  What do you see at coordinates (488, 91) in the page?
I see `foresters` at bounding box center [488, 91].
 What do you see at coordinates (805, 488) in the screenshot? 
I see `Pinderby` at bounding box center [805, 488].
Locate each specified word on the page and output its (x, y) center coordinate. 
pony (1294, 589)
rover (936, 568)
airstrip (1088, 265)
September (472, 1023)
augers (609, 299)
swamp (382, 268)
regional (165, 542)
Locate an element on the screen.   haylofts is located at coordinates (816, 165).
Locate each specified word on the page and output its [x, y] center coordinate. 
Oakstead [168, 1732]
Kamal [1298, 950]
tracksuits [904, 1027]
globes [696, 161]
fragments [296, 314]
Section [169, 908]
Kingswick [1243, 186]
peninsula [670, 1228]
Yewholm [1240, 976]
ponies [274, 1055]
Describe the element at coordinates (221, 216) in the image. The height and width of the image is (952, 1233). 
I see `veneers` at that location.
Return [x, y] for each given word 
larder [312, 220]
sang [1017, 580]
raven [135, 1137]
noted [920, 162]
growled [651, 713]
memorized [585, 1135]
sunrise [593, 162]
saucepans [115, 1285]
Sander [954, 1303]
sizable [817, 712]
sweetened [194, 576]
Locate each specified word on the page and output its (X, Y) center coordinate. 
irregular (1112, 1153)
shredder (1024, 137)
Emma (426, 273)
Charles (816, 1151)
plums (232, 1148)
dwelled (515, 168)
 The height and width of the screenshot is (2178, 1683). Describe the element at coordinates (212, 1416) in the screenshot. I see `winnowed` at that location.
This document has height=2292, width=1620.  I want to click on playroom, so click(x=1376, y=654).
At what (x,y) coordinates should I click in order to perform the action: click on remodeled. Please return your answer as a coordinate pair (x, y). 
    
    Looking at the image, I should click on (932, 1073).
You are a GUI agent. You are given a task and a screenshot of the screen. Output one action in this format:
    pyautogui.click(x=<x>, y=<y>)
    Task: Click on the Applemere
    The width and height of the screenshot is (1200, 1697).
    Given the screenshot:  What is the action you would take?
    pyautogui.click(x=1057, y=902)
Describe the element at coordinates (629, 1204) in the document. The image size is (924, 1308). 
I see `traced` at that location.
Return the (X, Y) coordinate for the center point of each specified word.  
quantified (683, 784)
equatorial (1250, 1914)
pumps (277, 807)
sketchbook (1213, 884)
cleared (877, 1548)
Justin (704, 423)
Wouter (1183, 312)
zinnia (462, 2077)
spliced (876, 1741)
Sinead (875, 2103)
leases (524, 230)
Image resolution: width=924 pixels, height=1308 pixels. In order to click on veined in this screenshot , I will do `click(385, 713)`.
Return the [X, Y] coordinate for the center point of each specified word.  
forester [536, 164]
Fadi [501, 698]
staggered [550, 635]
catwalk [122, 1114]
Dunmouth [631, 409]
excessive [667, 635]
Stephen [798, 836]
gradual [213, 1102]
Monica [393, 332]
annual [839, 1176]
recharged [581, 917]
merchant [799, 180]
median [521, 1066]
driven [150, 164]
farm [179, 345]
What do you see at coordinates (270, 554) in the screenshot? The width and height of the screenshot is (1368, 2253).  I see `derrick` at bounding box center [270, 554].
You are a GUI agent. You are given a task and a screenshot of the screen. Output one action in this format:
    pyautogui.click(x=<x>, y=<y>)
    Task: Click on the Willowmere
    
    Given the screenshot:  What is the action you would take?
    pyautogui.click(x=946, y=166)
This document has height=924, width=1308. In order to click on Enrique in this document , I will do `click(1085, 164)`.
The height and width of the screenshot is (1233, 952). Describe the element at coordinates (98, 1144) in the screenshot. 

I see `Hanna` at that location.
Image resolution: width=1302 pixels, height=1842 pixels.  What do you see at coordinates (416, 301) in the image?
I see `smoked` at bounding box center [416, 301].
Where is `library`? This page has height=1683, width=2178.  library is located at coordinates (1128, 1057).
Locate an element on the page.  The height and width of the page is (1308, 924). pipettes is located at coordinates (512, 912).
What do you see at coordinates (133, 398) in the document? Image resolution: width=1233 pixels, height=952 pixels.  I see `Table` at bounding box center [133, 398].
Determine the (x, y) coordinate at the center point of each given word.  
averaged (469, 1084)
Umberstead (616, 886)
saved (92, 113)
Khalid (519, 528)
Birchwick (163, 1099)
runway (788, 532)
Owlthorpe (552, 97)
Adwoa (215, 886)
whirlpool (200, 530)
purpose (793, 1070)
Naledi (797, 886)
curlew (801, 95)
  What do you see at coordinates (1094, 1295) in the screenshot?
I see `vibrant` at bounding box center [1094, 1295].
= = = = =
= Goal =
Reproduce the lines above verbatim, every one of them from start to finish.

= Complete answer =
  What do you see at coordinates (488, 91) in the page?
I see `foresters` at bounding box center [488, 91].
 What do you see at coordinates (805, 488) in the screenshot? 
I see `Pinderby` at bounding box center [805, 488].
Locate each specified word on the page and output its (x, y) center coordinate. 
pony (1294, 589)
rover (936, 568)
airstrip (1088, 265)
September (472, 1023)
augers (609, 299)
swamp (382, 268)
regional (165, 542)
Locate an element on the screen.   haylofts is located at coordinates (816, 165).
Locate each specified word on the page and output its [x, y] center coordinate. 
Oakstead [168, 1732]
Kamal [1298, 950]
tracksuits [904, 1027]
globes [696, 161]
fragments [296, 314]
Section [169, 908]
Kingswick [1243, 186]
peninsula [670, 1228]
Yewholm [1240, 976]
ponies [274, 1055]
Describe the element at coordinates (221, 216) in the image. The height and width of the image is (952, 1233). 
I see `veneers` at that location.
Return [x, y] for each given word 
larder [312, 220]
sang [1017, 580]
raven [135, 1137]
noted [920, 162]
growled [651, 713]
memorized [585, 1135]
sunrise [593, 162]
saucepans [115, 1285]
Sander [954, 1303]
sizable [817, 712]
sweetened [194, 576]
Locate each specified word on the page and output its (X, Y) center coordinate. 
irregular (1112, 1153)
shredder (1024, 137)
Emma (426, 273)
Charles (816, 1151)
plums (232, 1148)
dwelled (515, 168)
 The height and width of the screenshot is (2178, 1683). Describe the element at coordinates (212, 1416) in the screenshot. I see `winnowed` at that location.
This document has height=2292, width=1620.  I want to click on playroom, so click(x=1376, y=654).
At what (x,y) coordinates should I click in order to perform the action: click on remodeled. Please return your answer as a coordinate pair (x, y). 
    
    Looking at the image, I should click on (932, 1073).
You are a GUI agent. You are given a task and a screenshot of the screen. Output one action in this format:
    pyautogui.click(x=<x>, y=<y>)
    Task: Click on the Applemere
    The width and height of the screenshot is (1200, 1697).
    Given the screenshot:  What is the action you would take?
    pyautogui.click(x=1057, y=902)
Describe the element at coordinates (629, 1204) in the document. The image size is (924, 1308). 
I see `traced` at that location.
Return the (X, Y) coordinate for the center point of each specified word.  
quantified (683, 784)
equatorial (1250, 1914)
pumps (277, 807)
sketchbook (1213, 884)
cleared (877, 1548)
Justin (704, 423)
Wouter (1183, 312)
zinnia (462, 2077)
spliced (876, 1741)
Sinead (875, 2103)
leases (524, 230)
Image resolution: width=924 pixels, height=1308 pixels. In order to click on veined in this screenshot , I will do `click(385, 713)`.
Return the [X, Y] coordinate for the center point of each specified word.  
forester [536, 164]
Fadi [501, 698]
staggered [550, 635]
catwalk [122, 1114]
Dunmouth [631, 409]
excessive [667, 635]
Stephen [798, 836]
gradual [213, 1102]
Monica [393, 332]
annual [839, 1176]
recharged [581, 917]
merchant [799, 180]
median [521, 1066]
driven [150, 164]
farm [179, 345]
What do you see at coordinates (270, 554) in the screenshot? The width and height of the screenshot is (1368, 2253).  I see `derrick` at bounding box center [270, 554].
You are a GUI agent. You are given a task and a screenshot of the screen. Output one action in this format:
    pyautogui.click(x=<x>, y=<y>)
    Task: Click on the Willowmere
    
    Given the screenshot:  What is the action you would take?
    pyautogui.click(x=946, y=166)
This document has height=924, width=1308. In order to click on Enrique in this document , I will do `click(1085, 164)`.
The height and width of the screenshot is (1233, 952). Describe the element at coordinates (98, 1144) in the screenshot. 

I see `Hanna` at that location.
Image resolution: width=1302 pixels, height=1842 pixels.  What do you see at coordinates (416, 301) in the image?
I see `smoked` at bounding box center [416, 301].
Where is `library`? This page has height=1683, width=2178.  library is located at coordinates (1128, 1057).
Locate an element on the page.  The height and width of the page is (1308, 924). pipettes is located at coordinates (512, 912).
What do you see at coordinates (133, 398) in the document? Image resolution: width=1233 pixels, height=952 pixels.  I see `Table` at bounding box center [133, 398].
Determine the (x, y) coordinate at the center point of each given word.  
averaged (469, 1084)
Umberstead (616, 886)
saved (92, 113)
Khalid (519, 528)
Birchwick (163, 1099)
runway (788, 532)
Owlthorpe (552, 97)
Adwoa (215, 886)
whirlpool (200, 530)
purpose (793, 1070)
Naledi (797, 886)
curlew (801, 95)
  What do you see at coordinates (1094, 1295) in the screenshot?
I see `vibrant` at bounding box center [1094, 1295].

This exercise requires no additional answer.